◆ WORK TASK
Every line from the one with "R4: 1.5k (3V3, D0) -> 1k (3V3, D0)" to the one with "R7: 2k (GND, X1) -> 3.6k (GND, X1)", including those two, is to be copied exactly; all other lines of the entries below are left out.

◆ EXERCISE INPUTS
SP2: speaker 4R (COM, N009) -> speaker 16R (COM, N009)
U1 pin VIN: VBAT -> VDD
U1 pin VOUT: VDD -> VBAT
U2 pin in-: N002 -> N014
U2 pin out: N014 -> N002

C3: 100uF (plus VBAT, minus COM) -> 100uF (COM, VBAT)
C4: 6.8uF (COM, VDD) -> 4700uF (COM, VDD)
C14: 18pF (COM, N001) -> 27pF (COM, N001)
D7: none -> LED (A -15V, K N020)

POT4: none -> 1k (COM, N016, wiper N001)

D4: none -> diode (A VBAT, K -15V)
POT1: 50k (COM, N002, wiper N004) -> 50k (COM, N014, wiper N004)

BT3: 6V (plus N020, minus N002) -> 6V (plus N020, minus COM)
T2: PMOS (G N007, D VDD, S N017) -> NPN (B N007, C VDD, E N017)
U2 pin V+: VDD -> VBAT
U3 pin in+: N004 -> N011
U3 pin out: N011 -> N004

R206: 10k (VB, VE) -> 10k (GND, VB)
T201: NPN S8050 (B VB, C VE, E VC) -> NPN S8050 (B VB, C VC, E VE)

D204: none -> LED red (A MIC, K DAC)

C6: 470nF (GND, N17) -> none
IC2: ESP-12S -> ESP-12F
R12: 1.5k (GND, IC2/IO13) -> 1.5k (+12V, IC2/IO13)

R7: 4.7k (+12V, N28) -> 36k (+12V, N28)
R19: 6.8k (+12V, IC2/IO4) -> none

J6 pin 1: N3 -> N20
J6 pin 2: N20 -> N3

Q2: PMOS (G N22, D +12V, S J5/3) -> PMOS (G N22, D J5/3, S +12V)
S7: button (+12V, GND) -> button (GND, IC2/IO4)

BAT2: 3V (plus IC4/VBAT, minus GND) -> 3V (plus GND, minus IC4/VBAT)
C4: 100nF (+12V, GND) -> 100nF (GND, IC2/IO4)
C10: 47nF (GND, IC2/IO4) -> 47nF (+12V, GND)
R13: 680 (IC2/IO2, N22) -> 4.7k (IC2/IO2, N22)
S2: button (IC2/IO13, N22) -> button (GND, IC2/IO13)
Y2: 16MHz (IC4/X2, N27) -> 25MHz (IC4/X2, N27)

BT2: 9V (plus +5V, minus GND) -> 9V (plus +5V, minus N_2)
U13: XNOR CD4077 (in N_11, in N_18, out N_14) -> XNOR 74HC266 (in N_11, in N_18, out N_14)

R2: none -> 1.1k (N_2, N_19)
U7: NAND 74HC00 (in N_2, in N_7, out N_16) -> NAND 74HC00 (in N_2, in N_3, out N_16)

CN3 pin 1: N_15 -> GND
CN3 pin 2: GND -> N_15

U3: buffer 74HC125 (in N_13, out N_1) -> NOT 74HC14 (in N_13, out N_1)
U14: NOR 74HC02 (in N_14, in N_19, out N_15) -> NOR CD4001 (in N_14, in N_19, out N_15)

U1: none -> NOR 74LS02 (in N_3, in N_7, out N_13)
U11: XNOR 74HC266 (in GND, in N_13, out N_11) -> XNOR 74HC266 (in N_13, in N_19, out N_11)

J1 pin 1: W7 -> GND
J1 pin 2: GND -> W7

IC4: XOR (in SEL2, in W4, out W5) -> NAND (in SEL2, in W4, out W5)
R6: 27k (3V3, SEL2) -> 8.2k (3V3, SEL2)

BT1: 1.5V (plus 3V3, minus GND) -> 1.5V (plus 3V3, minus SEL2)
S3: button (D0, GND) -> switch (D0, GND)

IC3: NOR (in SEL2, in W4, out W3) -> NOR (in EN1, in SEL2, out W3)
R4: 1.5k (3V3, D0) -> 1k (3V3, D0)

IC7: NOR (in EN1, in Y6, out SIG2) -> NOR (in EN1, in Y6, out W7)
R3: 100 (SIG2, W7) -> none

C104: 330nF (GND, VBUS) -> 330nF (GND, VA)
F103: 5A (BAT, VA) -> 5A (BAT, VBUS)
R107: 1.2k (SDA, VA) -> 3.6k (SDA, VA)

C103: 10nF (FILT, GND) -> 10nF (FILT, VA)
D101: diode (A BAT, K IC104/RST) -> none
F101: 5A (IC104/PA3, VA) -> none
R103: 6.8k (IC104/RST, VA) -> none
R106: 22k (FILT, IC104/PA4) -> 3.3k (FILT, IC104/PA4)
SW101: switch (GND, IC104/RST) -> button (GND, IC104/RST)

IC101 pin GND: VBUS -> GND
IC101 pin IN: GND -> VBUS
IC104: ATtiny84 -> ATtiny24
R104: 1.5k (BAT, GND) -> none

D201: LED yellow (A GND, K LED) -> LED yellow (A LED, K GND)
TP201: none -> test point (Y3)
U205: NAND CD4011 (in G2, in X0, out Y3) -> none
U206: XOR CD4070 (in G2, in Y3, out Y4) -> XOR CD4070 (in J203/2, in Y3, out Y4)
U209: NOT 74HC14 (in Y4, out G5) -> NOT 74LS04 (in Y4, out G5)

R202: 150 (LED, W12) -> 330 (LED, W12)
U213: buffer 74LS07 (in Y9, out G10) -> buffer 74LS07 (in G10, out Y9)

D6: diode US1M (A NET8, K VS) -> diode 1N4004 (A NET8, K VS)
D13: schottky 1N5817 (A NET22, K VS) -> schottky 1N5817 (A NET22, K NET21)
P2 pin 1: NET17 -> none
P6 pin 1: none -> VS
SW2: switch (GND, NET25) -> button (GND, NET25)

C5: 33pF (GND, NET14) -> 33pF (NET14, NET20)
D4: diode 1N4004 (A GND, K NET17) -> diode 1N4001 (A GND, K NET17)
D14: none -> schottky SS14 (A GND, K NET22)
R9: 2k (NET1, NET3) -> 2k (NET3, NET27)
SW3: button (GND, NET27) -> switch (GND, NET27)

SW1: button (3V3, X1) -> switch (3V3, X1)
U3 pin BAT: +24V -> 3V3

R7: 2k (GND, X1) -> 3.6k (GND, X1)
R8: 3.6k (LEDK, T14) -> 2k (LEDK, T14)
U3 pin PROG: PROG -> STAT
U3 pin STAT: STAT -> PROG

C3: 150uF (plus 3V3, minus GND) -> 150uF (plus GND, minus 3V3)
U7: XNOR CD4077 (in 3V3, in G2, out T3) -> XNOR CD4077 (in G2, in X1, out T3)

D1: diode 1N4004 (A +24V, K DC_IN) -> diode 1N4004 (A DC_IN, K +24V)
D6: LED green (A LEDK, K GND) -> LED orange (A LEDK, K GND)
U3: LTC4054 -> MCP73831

◆ RESULT BELOW
R4: 1.5k (3V3, D0) -> 1k (3V3, D0)

IC7: NOR (in EN1, in Y6, out SIG2) -> NOR (in EN1, in Y6, out W7)
R3: 100 (SIG2, W7) -> none

C104: 330nF (GND, VBUS) -> 330nF (GND, VA)
F103: 5A (BAT, VA) -> 5A (BAT, VBUS)
R107: 1.2k (SDA, VA) -> 3.6k (SDA, VA)

C103: 10nF (FILT, GND) -> 10nF (FILT, VA)
D101: diode (A BAT, K IC104/RST) -> none
F101: 5A (IC104/PA3, VA) -> none
R103: 6.8k (IC104/RST, VA) -> none
R106: 22k (FILT, IC104/PA4) -> 3.3k (FILT, IC104/PA4)
SW101: switch (GND, IC104/RST) -> button (GND, IC104/RST)

IC101 pin GND: VBUS -> GND
IC101 pin IN: GND -> VBUS
IC104: ATtiny84 -> ATtiny24
R104: 1.5k (BAT, GND) -> none

D201: LED yellow (A GND, K LED) -> LED yellow (A LED, K GND)
TP201: none -> test point (Y3)
U205: NAND CD4011 (in G2, in X0, out Y3) -> none
U206: XOR CD4070 (in G2, in Y3, out Y4) -> XOR CD4070 (in J203/2, in Y3, out Y4)
U209: NOT 74HC14 (in Y4, out G5) -> NOT 74LS04 (in Y4, out G5)

R202: 150 (LED, W12) -> 330 (LED, W12)
U213: buffer 74LS07 (in Y9, out G10) -> buffer 74LS07 (in G10, out Y9)

D6: diode US1M (A NET8, K VS) -> diode 1N4004 (A NET8, K VS)
D13: schottky 1N5817 (A NET22, K VS) -> schottky 1N5817 (A NET22, K NET21)
P2 pin 1: NET17 -> none
P6 pin 1: none -> VS
SW2: switch (GND, NET25) -> button (GND, NET25)

C5: 33pF (GND, NET14) -> 33pF (NET14, NET20)
D4: diode 1N4004 (A GND, K NET17) -> diode 1N4001 (A GND, K NET17)
D14: none -> schottky SS14 (A GND, K NET22)
R9: 2k (NET1, NET3) -> 2k (NET3, NET27)
SW3: button (GND, NET27) -> switch (GND, NET27)

SW1: button (3V3, X1) -> switch (3V3, X1)
U3 pin BAT: +24V -> 3V3

R7: 2k (GND, X1) -> 3.6k (GND, X1)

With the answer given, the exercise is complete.